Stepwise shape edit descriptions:
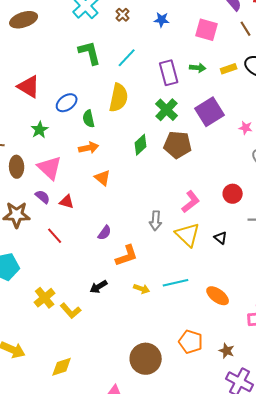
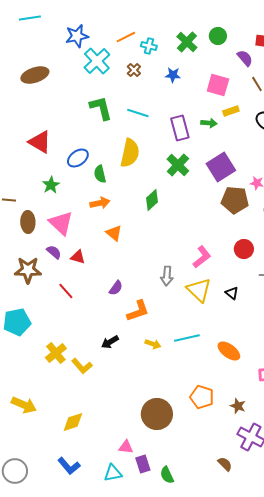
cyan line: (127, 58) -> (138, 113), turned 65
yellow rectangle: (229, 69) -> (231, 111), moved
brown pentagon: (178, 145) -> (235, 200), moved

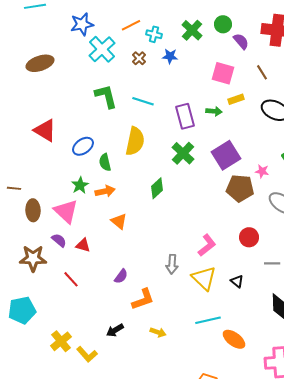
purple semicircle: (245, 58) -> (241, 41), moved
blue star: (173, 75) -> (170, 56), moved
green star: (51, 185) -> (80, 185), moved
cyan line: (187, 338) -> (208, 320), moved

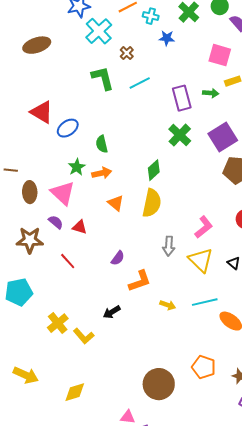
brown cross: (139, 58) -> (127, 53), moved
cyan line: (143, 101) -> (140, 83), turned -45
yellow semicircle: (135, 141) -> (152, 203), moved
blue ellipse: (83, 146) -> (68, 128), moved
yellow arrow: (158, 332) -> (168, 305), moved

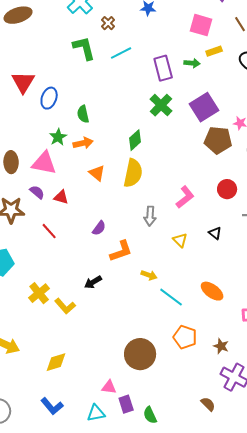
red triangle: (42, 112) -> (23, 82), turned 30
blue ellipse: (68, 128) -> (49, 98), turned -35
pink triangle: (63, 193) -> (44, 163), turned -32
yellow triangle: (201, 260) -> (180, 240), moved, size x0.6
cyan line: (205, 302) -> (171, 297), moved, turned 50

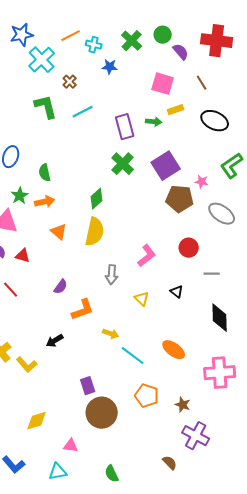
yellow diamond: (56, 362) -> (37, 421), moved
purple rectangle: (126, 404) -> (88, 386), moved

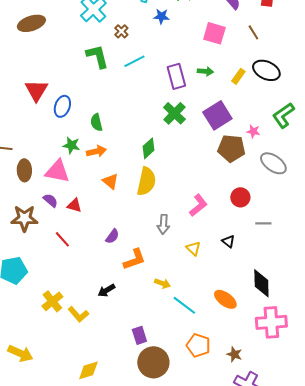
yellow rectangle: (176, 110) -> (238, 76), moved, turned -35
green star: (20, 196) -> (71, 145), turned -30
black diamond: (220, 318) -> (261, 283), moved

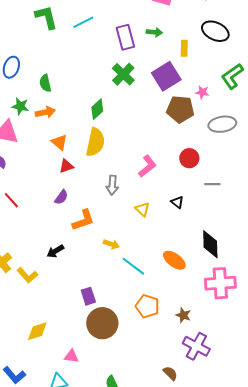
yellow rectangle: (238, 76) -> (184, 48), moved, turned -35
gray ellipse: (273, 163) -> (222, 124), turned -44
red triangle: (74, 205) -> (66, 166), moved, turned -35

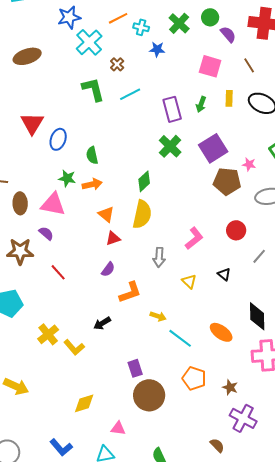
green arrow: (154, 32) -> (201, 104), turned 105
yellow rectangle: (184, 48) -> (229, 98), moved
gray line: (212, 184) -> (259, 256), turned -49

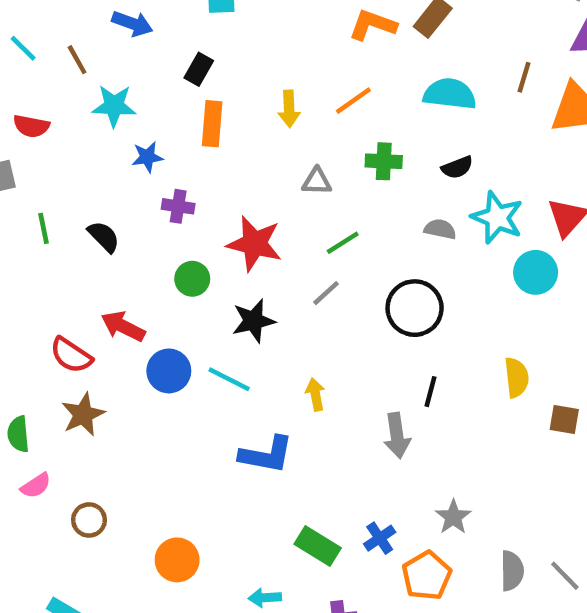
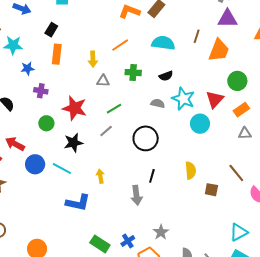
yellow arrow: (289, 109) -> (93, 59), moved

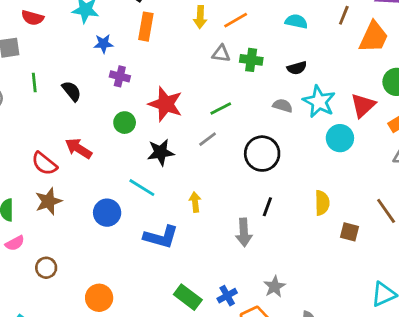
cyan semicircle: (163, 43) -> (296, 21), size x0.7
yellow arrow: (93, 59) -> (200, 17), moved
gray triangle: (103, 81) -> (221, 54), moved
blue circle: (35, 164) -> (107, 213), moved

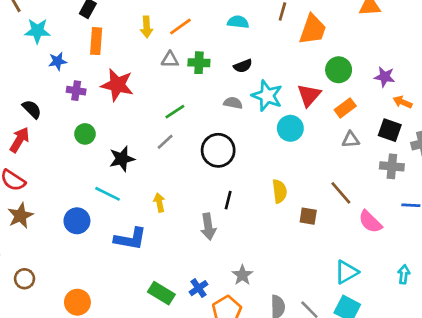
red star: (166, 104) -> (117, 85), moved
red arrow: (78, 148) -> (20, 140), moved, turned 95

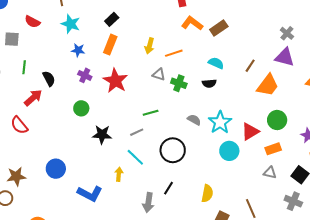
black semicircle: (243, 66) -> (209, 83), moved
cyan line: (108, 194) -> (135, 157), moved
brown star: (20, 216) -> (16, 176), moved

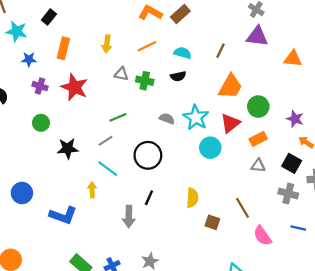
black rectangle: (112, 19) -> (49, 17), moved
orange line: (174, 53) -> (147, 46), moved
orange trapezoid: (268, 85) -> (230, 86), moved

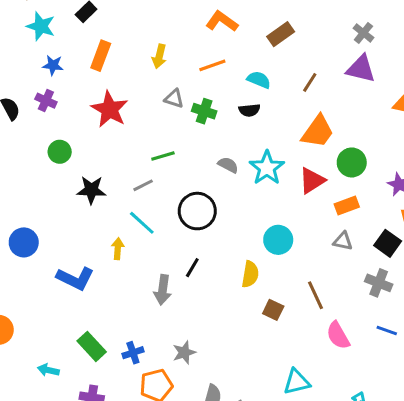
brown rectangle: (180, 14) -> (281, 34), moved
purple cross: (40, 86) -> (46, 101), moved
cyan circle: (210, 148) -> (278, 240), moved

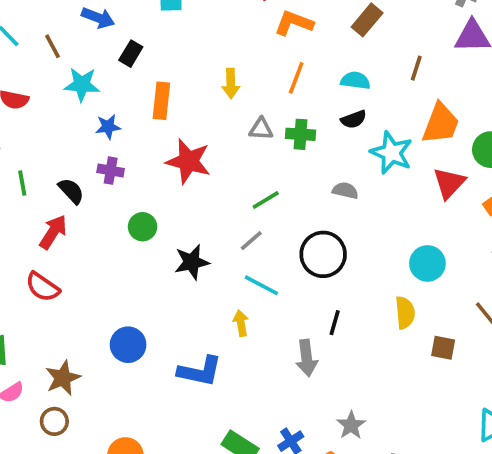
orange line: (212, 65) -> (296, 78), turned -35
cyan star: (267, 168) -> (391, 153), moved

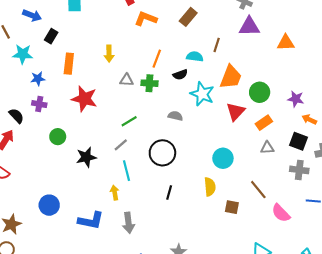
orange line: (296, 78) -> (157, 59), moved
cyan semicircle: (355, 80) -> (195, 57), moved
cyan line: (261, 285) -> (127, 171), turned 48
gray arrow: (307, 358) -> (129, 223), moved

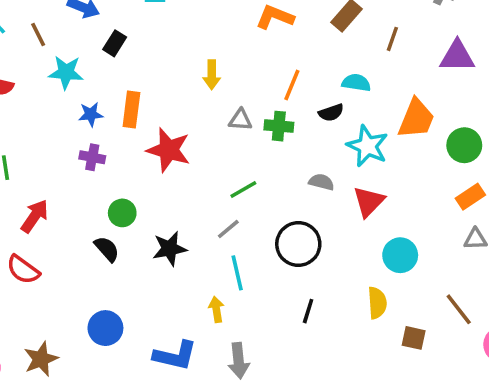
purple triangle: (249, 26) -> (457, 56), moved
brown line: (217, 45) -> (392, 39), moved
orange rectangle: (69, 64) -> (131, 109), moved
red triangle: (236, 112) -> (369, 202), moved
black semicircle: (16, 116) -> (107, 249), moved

**Work required**.
Could you write out exactly the lines of the data above that run from the one holding "purple semicircle: (245, 58)" to the one holding "purple cross: (40, 86) -> (46, 101), moved", with both ends in and all pictures out?

**Solution**.
purple semicircle: (245, 58) -> (241, 41), moved
blue star: (173, 75) -> (170, 56), moved
green star: (51, 185) -> (80, 185), moved
cyan line: (187, 338) -> (208, 320), moved

brown cross: (139, 58) -> (127, 53), moved
cyan line: (143, 101) -> (140, 83), turned -45
yellow semicircle: (135, 141) -> (152, 203), moved
blue ellipse: (83, 146) -> (68, 128), moved
yellow arrow: (158, 332) -> (168, 305), moved

red triangle: (42, 112) -> (23, 82), turned 30
blue ellipse: (68, 128) -> (49, 98), turned -35
pink triangle: (63, 193) -> (44, 163), turned -32
yellow triangle: (201, 260) -> (180, 240), moved, size x0.6
cyan line: (205, 302) -> (171, 297), moved, turned 50

yellow diamond: (56, 362) -> (37, 421), moved
purple rectangle: (126, 404) -> (88, 386), moved

yellow rectangle: (176, 110) -> (238, 76), moved, turned -35
green star: (20, 196) -> (71, 145), turned -30
black diamond: (220, 318) -> (261, 283), moved

yellow rectangle: (238, 76) -> (184, 48), moved, turned -35
gray ellipse: (273, 163) -> (222, 124), turned -44
red triangle: (74, 205) -> (66, 166), moved, turned -35

green arrow: (154, 32) -> (201, 104), turned 105
yellow rectangle: (184, 48) -> (229, 98), moved
gray line: (212, 184) -> (259, 256), turned -49

yellow arrow: (289, 109) -> (93, 59), moved

cyan semicircle: (163, 43) -> (296, 21), size x0.7
yellow arrow: (93, 59) -> (200, 17), moved
gray triangle: (103, 81) -> (221, 54), moved
blue circle: (35, 164) -> (107, 213), moved

red star: (166, 104) -> (117, 85), moved
red arrow: (78, 148) -> (20, 140), moved, turned 95

black semicircle: (243, 66) -> (209, 83), moved
cyan line: (108, 194) -> (135, 157), moved
brown star: (20, 216) -> (16, 176), moved

black rectangle: (112, 19) -> (49, 17), moved
orange line: (174, 53) -> (147, 46), moved
orange trapezoid: (268, 85) -> (230, 86), moved

brown rectangle: (180, 14) -> (281, 34), moved
purple cross: (40, 86) -> (46, 101), moved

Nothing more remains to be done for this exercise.